───── Exercise materials ─────

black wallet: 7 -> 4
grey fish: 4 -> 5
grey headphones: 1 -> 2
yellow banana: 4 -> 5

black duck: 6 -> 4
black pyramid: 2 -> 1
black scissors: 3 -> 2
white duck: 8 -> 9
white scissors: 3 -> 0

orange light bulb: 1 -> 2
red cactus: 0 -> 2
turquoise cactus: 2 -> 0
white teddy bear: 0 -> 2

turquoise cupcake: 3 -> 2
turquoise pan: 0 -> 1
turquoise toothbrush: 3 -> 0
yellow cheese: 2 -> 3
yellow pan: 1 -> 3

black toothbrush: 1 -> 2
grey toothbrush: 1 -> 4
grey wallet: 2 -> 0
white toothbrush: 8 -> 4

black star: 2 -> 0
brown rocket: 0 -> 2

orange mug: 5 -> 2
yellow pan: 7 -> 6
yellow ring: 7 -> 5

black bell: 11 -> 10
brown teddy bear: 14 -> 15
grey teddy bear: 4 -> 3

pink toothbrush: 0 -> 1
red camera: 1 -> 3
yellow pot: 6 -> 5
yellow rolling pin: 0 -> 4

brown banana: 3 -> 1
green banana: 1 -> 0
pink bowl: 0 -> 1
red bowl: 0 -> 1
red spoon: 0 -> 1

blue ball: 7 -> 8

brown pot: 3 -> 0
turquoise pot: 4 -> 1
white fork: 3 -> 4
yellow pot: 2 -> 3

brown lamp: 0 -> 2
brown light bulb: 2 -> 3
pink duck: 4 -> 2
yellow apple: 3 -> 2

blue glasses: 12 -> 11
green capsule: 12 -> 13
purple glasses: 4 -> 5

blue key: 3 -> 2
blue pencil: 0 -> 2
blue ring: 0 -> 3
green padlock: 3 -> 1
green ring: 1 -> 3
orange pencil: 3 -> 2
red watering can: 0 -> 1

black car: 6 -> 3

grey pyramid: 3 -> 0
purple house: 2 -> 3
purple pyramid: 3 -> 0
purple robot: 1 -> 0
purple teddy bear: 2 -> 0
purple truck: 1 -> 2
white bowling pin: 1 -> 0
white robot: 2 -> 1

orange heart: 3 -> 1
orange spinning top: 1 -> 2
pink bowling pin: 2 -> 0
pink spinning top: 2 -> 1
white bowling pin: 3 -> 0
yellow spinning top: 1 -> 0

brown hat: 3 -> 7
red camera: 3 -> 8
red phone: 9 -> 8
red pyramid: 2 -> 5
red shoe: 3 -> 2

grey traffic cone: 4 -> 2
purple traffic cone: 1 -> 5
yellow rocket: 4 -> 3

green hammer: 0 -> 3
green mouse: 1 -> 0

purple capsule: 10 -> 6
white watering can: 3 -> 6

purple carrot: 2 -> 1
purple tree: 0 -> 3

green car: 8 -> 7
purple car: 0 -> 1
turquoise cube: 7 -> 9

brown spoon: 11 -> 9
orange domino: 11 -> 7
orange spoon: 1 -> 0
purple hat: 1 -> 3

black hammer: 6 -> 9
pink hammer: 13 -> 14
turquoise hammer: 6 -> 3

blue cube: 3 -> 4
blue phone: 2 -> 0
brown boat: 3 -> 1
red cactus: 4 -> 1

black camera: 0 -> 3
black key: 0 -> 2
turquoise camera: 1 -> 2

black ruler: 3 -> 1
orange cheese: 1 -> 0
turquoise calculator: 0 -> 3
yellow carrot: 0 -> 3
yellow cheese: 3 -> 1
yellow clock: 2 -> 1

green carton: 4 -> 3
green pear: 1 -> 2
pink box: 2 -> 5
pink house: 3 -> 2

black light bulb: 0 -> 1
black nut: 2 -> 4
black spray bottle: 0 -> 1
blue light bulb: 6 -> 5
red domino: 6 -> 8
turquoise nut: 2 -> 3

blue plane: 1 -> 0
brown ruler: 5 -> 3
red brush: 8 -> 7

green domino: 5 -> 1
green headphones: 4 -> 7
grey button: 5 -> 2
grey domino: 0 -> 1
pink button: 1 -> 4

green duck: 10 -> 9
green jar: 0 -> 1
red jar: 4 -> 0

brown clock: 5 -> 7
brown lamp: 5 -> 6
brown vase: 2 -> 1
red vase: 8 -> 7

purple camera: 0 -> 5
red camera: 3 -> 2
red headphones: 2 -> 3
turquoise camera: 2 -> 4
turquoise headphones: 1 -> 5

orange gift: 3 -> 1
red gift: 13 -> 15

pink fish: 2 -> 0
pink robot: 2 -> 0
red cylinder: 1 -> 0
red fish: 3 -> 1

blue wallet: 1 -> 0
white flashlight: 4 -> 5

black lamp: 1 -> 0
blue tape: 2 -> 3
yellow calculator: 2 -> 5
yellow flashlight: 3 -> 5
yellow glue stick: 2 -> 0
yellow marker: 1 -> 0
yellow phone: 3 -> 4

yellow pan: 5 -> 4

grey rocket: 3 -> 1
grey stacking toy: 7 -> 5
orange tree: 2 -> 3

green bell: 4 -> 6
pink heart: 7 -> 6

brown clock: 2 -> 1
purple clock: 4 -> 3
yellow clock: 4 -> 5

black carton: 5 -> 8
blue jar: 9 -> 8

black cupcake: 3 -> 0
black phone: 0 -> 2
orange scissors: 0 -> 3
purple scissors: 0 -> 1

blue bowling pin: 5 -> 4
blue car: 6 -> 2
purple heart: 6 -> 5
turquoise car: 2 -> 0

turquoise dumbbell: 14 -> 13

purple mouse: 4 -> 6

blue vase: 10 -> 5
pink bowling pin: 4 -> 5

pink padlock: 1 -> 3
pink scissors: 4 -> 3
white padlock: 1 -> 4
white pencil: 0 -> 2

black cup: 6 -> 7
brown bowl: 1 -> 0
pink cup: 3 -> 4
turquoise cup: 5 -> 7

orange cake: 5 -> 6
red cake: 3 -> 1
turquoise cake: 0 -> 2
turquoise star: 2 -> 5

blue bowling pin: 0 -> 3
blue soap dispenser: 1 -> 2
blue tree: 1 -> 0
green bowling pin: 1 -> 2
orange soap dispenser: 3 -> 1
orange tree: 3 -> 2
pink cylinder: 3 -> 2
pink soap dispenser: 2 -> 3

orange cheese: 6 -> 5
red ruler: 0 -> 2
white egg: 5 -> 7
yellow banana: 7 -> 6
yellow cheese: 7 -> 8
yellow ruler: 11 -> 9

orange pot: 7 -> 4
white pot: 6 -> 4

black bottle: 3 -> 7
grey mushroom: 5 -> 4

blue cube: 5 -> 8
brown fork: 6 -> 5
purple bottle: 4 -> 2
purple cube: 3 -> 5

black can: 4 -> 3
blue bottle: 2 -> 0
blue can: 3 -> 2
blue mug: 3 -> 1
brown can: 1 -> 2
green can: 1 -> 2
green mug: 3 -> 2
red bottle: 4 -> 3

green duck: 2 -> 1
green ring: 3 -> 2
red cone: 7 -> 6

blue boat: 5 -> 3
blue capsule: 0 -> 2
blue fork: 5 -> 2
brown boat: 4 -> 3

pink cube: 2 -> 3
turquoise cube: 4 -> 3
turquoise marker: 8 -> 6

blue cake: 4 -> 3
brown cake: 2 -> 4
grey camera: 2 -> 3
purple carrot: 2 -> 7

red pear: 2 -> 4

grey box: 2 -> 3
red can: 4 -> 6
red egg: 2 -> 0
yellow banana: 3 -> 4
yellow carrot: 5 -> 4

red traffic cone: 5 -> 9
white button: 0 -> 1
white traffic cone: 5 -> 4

─────

## Goal of the exercise
Give back, word for word, only the lines above from the line holding "yellow pan: 5 -> 4" to the line holding "black bottle: 3 -> 7", both included.

## Reply
yellow pan: 5 -> 4

grey rocket: 3 -> 1
grey stacking toy: 7 -> 5
orange tree: 2 -> 3

green bell: 4 -> 6
pink heart: 7 -> 6

brown clock: 2 -> 1
purple clock: 4 -> 3
yellow clock: 4 -> 5

black carton: 5 -> 8
blue jar: 9 -> 8

black cupcake: 3 -> 0
black phone: 0 -> 2
orange scissors: 0 -> 3
purple scissors: 0 -> 1

blue bowling pin: 5 -> 4
blue car: 6 -> 2
purple heart: 6 -> 5
turquoise car: 2 -> 0

turquoise dumbbell: 14 -> 13

purple mouse: 4 -> 6

blue vase: 10 -> 5
pink bowling pin: 4 -> 5

pink padlock: 1 -> 3
pink scissors: 4 -> 3
white padlock: 1 -> 4
white pencil: 0 -> 2

black cup: 6 -> 7
brown bowl: 1 -> 0
pink cup: 3 -> 4
turquoise cup: 5 -> 7

orange cake: 5 -> 6
red cake: 3 -> 1
turquoise cake: 0 -> 2
turquoise star: 2 -> 5

blue bowling pin: 0 -> 3
blue soap dispenser: 1 -> 2
blue tree: 1 -> 0
green bowling pin: 1 -> 2
orange soap dispenser: 3 -> 1
orange tree: 3 -> 2
pink cylinder: 3 -> 2
pink soap dispenser: 2 -> 3

orange cheese: 6 -> 5
red ruler: 0 -> 2
white egg: 5 -> 7
yellow banana: 7 -> 6
yellow cheese: 7 -> 8
yellow ruler: 11 -> 9

orange pot: 7 -> 4
white pot: 6 -> 4

black bottle: 3 -> 7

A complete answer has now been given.